> **Goal**
Set down, unchanged, the part of the lines below that opens with the line containing "Which is behind, point" and closes with the line containing "This screenshot has width=960, height=540.", both included.

> **Provided data**

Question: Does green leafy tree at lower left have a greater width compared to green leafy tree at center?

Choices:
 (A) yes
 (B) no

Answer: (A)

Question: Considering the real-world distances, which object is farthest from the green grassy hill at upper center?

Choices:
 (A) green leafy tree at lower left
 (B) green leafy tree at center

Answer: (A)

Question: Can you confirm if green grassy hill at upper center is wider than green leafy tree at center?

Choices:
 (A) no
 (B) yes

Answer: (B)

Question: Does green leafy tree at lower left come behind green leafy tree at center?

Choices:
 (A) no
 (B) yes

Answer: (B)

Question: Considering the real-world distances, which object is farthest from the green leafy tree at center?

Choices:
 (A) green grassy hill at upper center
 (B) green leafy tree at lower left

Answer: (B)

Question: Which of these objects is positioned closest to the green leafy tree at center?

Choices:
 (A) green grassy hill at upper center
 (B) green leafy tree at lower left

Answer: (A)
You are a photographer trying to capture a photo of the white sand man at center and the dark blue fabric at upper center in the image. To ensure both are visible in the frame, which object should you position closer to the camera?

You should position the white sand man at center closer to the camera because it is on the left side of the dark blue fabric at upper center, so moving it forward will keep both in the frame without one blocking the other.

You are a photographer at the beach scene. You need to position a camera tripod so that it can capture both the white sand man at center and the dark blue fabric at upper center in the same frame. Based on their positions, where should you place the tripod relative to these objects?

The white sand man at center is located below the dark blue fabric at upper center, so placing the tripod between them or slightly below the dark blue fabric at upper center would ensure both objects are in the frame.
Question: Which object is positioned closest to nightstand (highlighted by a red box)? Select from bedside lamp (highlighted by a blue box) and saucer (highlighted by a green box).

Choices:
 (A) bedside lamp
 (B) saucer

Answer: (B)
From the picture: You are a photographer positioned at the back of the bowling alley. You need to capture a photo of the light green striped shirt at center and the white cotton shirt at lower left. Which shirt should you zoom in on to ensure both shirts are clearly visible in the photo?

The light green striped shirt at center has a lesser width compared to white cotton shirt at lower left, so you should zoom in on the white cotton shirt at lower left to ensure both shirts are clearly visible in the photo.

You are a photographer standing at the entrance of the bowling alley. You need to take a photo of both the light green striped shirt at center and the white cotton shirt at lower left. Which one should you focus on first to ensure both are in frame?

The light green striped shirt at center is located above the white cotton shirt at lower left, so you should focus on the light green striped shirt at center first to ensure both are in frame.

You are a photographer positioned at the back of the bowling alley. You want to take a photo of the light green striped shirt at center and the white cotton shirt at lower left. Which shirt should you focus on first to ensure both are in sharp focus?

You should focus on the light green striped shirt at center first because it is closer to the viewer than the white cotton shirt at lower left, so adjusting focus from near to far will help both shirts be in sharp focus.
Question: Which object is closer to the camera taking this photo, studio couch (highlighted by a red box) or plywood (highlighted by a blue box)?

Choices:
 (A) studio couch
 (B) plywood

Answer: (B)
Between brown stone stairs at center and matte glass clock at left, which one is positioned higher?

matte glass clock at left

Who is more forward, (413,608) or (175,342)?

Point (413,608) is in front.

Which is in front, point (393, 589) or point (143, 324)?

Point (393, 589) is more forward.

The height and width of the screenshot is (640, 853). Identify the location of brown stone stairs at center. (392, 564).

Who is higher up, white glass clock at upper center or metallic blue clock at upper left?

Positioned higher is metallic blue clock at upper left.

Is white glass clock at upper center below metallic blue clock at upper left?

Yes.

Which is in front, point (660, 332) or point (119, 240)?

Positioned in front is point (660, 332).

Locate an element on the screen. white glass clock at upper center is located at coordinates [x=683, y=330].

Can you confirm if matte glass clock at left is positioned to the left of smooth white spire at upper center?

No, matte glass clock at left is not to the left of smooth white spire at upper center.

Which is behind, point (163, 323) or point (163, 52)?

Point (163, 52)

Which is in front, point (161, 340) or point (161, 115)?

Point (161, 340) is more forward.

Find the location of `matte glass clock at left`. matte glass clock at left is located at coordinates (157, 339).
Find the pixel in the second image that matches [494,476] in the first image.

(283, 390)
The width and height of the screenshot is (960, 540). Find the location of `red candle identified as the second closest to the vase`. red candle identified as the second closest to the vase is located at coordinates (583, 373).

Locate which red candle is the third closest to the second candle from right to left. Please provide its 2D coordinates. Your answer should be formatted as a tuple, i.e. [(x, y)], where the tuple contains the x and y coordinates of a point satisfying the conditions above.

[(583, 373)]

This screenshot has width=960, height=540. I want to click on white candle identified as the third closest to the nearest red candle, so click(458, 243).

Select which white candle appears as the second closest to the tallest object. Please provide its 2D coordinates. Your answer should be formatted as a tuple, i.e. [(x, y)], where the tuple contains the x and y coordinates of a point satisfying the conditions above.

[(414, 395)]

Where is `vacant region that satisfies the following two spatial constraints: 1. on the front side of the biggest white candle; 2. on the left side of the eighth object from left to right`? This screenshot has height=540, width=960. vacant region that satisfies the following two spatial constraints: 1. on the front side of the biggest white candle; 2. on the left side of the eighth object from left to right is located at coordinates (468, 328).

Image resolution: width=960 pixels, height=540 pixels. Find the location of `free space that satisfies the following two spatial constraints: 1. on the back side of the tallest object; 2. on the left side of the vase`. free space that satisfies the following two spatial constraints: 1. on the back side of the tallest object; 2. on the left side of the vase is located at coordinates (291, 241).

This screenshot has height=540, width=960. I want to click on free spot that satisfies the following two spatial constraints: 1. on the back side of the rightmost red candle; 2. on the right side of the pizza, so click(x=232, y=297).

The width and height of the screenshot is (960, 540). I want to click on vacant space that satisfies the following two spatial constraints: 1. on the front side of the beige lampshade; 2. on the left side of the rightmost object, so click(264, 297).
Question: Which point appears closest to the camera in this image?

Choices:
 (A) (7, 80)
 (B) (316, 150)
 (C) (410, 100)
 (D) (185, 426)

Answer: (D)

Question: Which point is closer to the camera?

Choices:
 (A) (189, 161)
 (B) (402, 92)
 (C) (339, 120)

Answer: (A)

> **Written reply**
Which is behind, point (163, 323) or point (163, 52)?

Point (163, 52)

Which is in front, point (161, 340) or point (161, 115)?

Point (161, 340) is more forward.

Find the location of `matte glass clock at left`. matte glass clock at left is located at coordinates (157, 339).
Find the pixel in the second image that matches [494,476] in the first image.

(283, 390)
The width and height of the screenshot is (960, 540). Find the location of `red candle identified as the second closest to the vase`. red candle identified as the second closest to the vase is located at coordinates (583, 373).

Locate which red candle is the third closest to the second candle from right to left. Please provide its 2D coordinates. Your answer should be formatted as a tuple, i.e. [(x, y)], where the tuple contains the x and y coordinates of a point satisfying the conditions above.

[(583, 373)]

This screenshot has width=960, height=540. I want to click on white candle identified as the third closest to the nearest red candle, so click(458, 243).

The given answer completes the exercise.